[[ Recorded information, beginning ]]

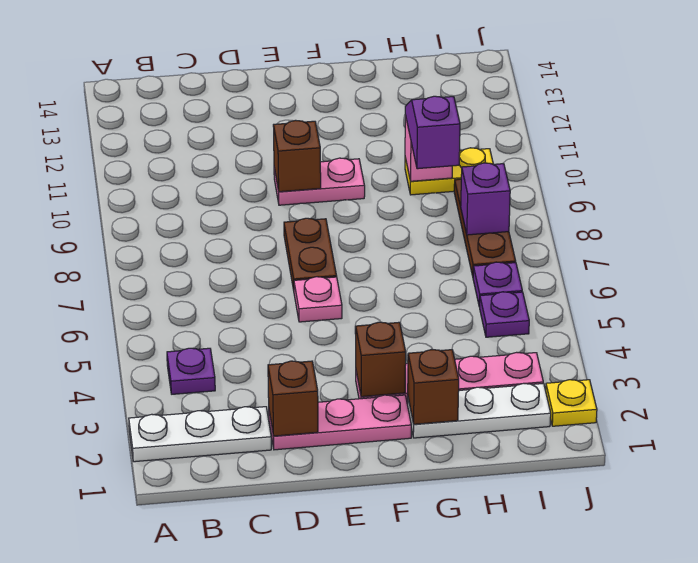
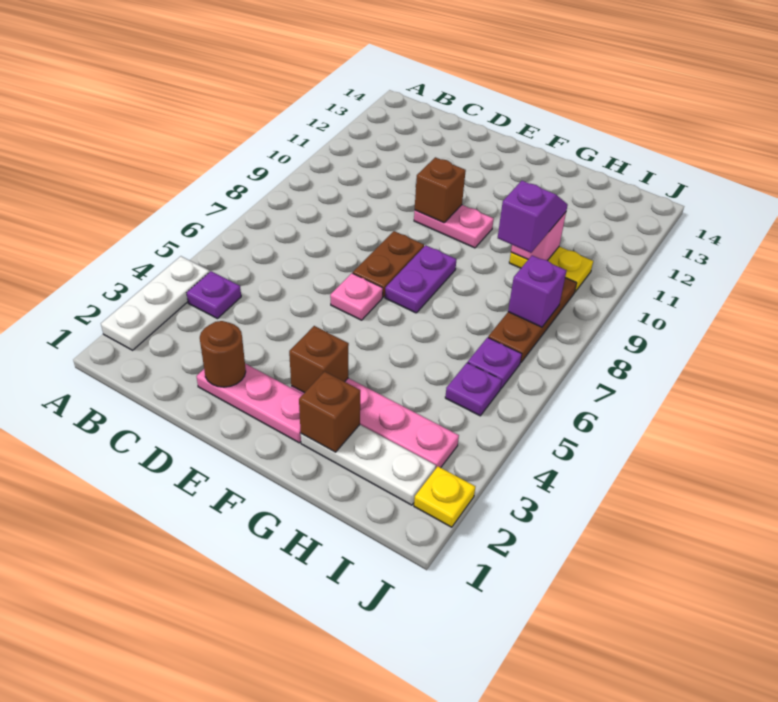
white plate A2:C2 level 1 -> white plate A2:A4 level 1
brown brick D2 level 2 -> brown round brick D2 level 2
none -> purple plate F7:F8 level 1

[[ Recorded information, end ]]

What is wanted is the listing, written out exactly, with each picture removed.

> Written reply
white plate A2:C2 level 1 -> white plate A2:A4 level 1
brown brick D2 level 2 -> brown round brick D2 level 2
none -> purple plate F7:F8 level 1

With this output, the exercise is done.